▸ Extracted data entries
==============================

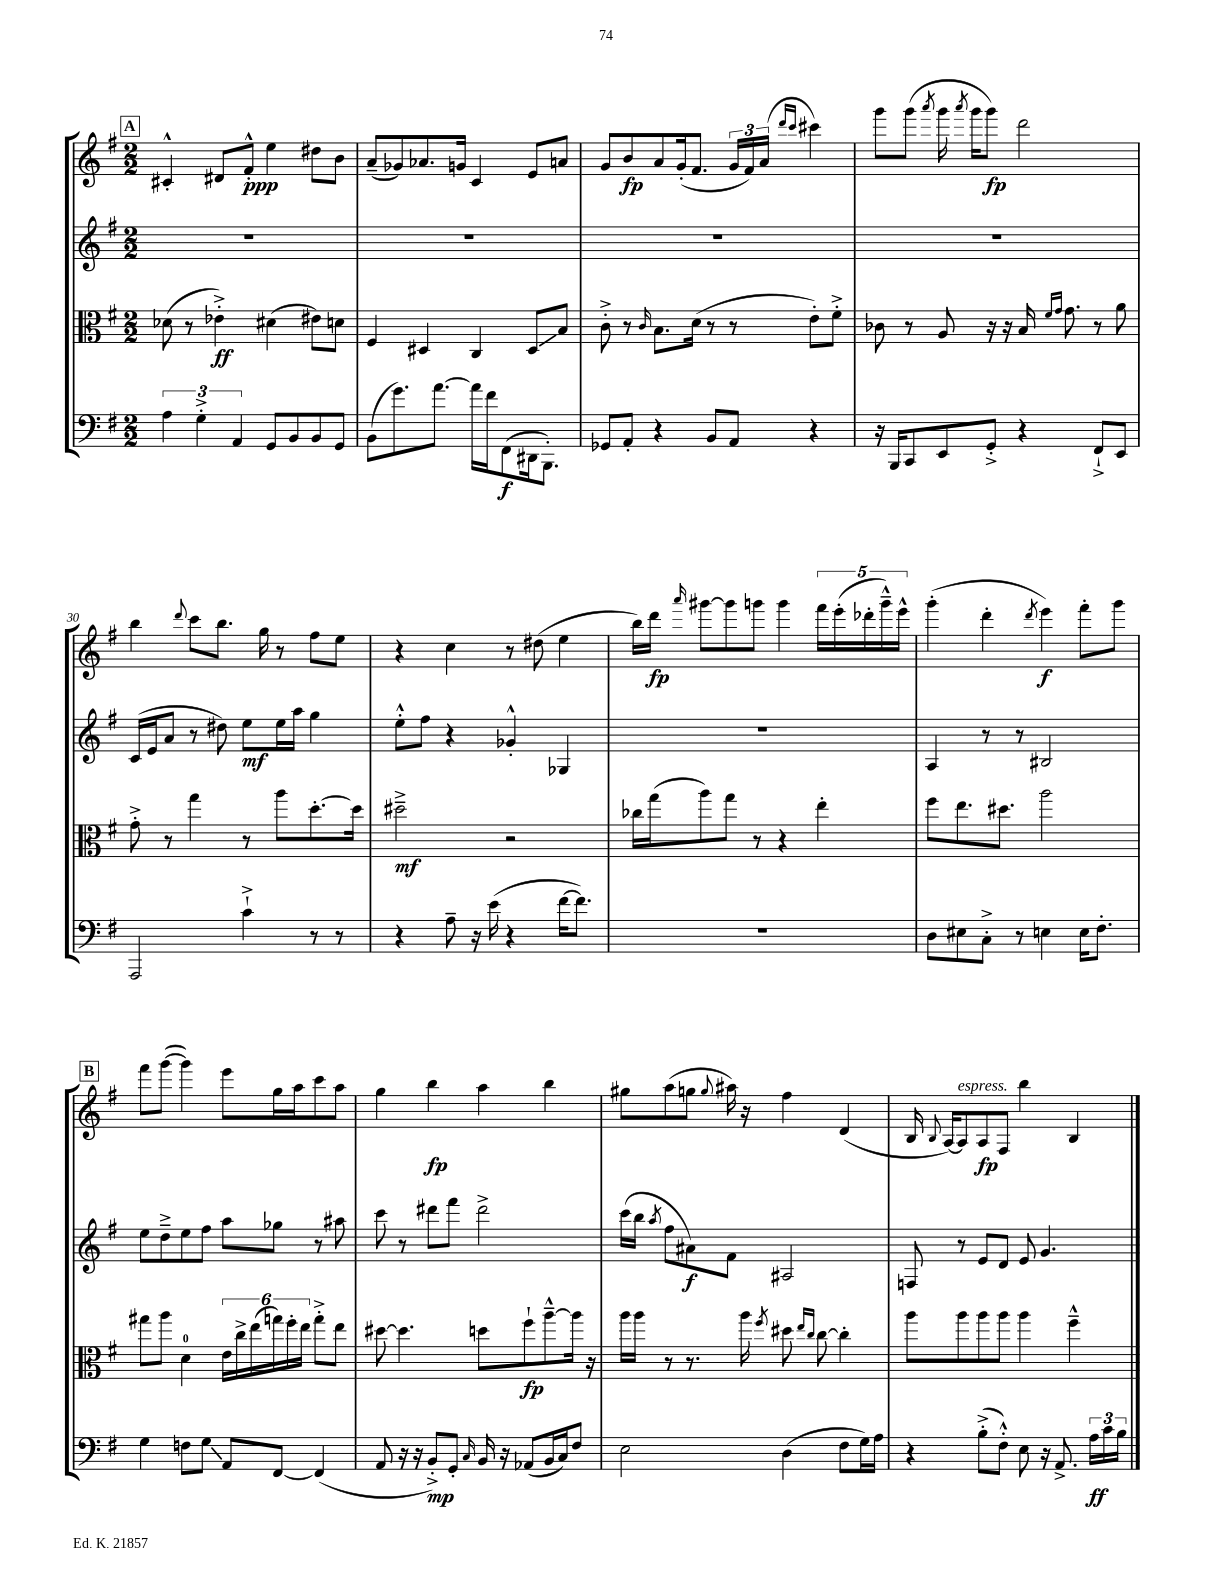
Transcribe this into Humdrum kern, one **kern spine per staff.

**kern	**kern	**kern	**kern
*staff4	*staff3	*staff2	*staff1
*clefF4	*clefC3	*clefG2	*clefG2
*k[f#]	*k[f#]	*k[f#]	*k[f#]
*M2/2	*M2/2	*M2/2	*M2/2
6A\	(8d-\	1r	4c#'^^/
.	8r	.	.
6G'^\	.	.	.
.	4e-'^\)	.	8d#/L
6AA/	.	.	.
.	.	.	8f#'^^/J
8GG/L	(4d#\	.	4ee\
8BB/	.	.	.
8BB/	8e#\L)	.	8dd#\L
8GG/J	8d\J	.	8b\J
=	=	=	=
(8BB\L	4F#/	1r	(8a~/L
8.g\)	.	.	8g-/)
.	4D#/	.	8.a-/
[8.a\J	.	.	.
.	.	.	16g/Jk
16a\]LL	4C/	.	4c/
16f#\J	.	.	.
(8FF#\	.	.	.
16DD#\k	8D#/L	.	8e/L
8.BBB'\J)	.	.	.
.	8B/J	.	8a/J
=	=	=	=
8GG-/L	8c'^\	1r	8g/L
8AA'/J	8r	.	8b/
.	16qqc/	.	.
4r	8.B\L	.	8a/
.	.	.	(16g'/k
.	(16d\Jk	.	8.f#/J
8BB/L	8r	.	.
8AA/J	8r	.	24g/LL
.	.	.	24f#/)
.	.	.	(24a/JJ
.	.	.	16qqddd/LL
.	.	.	16qqccc/JJ
4r	8e'\L)	.	4ccc#\)
.	8f#'^\J	.	.
=	=	=	=
16r	8c-\	1r	8ggg\L
16BBB/LK	.	.	.
8CC/	8r	.	(8ggg\J
.	.	.	8qaaa/
8EE/	8A/	.	16ggg\
.	.	.	8qaaa/
.	.	.	16ggg\LK
8GG'^/J	16r	.	8ggg\J)
.	16r	.	.
4r	16B/	.	2ddd\
.	16qqf#/LL	.	.
.	16qqg/JJ	.	.
.	8.g\	.	.
8FF#`^/L	8r	.	.
8EE/J	8a\	.	.
=	=	=	=
2AAA/	8g'^\	(16c/LL	4bb\
.	.	16e/J	.
.	8r	8a/J	.
.	.	.	8qqddd/
.	4gg\	8r	8ccc\L
.	.	8dd#\)	8.bb\J
4c`^\	8r	8ee\L	.
.	.	.	16gg\
.	8aa\L	16ee\L	8r
.	.	16aa\JJ	.
8r	[8.dd'\	4gg\	8ff#\L
8r	.	.	8ee\J
.	16dd\]Jk	.	.
=	=	=	=
4r	2dd#~^\	8ee'^^\L	4r
.	.	8ff#\J	.
8A~\	.	4r	4cc\
16r	.	.	.
(16e\	.	.	.
4r	2r	4g-'^^/	8r
.	.	.	(8dd#\
[16f#\LK	.	4G-/	4ee\
8.f#\]J)	.	.	.
=	=	=	=
1r	16cc-\LL	1r	16bb\LL)
.	(16gg\J	.	16ddd\JJ
.	.	.	16qqaaa/
.	8aa\)	.	[8ggg#\L
.	8gg\J	.	8ggg#\]
.	8r	.	8ggg\J
.	4r	.	4ggg\
.	4ee'\	.	20fff#\LL
.	.	.	(20eee'\
.	.	.	20ddd-'\
.	.	.	20ggg~^^\)
.	.	.	20eee^^\JJ
=	=	=	=
8D\L	8ff#\L	4A/	(4ggg'\
8E#\	8.ee\	.	.
8C'^\J	.	8r	4ddd'\
.	8.dd#\J	.	.
8r	.	8r	.
.	.	.	8qddd/
4E\	2aa\	2B#/	4eee\)
16E\LK	.	.	8fff#'\L
8.F#'\J	.	.	.
.	.	.	8ggg\J
=	=	=	=
4G\	8gg#\L	8ee\L	8fff#\L
.	8aa\J	8dd~^\	([8ggg\J
8F\L	4d\	8ee\	4ggg\])
8G\J	.	8ff#\J	.
8AA/L	24e\LL	8aa\L	8eee\L
.	24cc^\	.	.
.	(24ee\	.	.
[8FF#/J	24gg\)	8gg-\J	16gg\L
.	24ff#'\	.	.
.	.	.	16aa\J
.	24ee\JJ	.	.
(4FF#/]	8gg'^\L	8r	8ccc\
.	8ee\J	8aa#\	8aa\J
=	=	=	=
8AA/	[8dd#\	8ccc\	4gg\
16r	4.dd#\]	8r	.
16r	.	.	.
8BB'^/L)	.	8ddd#\L	4bb\
8GG'/J	.	8fff#\J	.
16qqC/	.	.	.
16BB/	8dd\L	2ddd#^\	4aa\
16r	.	.	.
(8AA-/L	8ff#`\	.	.
16BB/L	[8aa~^^\	.	4bb\
16C/J)	.	.	.
8F#/J	16aa\]Jk	.	.
.	16r	.	.
=	=	=	=
2E\	16aa\LL	(16ccc\LL	8gg#\L
.	16aa\JJ	16bb\JJ	.
.	.	8qaa/	.
.	8r	8ff#\L	(8aa\
.	8.r	8a#\)	8gg\J
.	.	.	8qqgg/
.	.	8f#\J	16aa#\)
.	16aa\	.	16r
.	8qff#/	.	.
(4D\	8dd#\	2A#/	4ff#\
.	16qqee/LL	.	.
.	16qqcc/JJ	.	.
.	[8cc\	.	.
8F#\L	4cc'\]	.	(4d/
16G\L)	.	.	.
16A\JJ	.	.	.
=	=	=	=
4r	8aa\L	8F/	16B/
.	.	.	8qqB/
.	.	.	[16A/LK)
.	8aa\	8r	8A/]
(8B'^\L	8aa\	8e/L	8A/
8F#'^^\J)	8aa\J	8d/J	8F#/J
8E\	4aa\	8e/	4bb\
16r	.	4.g/	.
8.AA^/	.	.	.
.	4ff#~^^\	.	4B/
24A\LL	.	.	.
24c\	.	.	.
24B\JJ	.	.	.
==	==	==	==
*-	*-	*-	*-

==============================

▸ Instructions for the task
Pick out each line of the data above that contains the string "kern" and copy those lines.

▸ Full solution
Transcribe this into Humdrum kern, one **kern spine per staff.
**kern	**kern	**kern	**kern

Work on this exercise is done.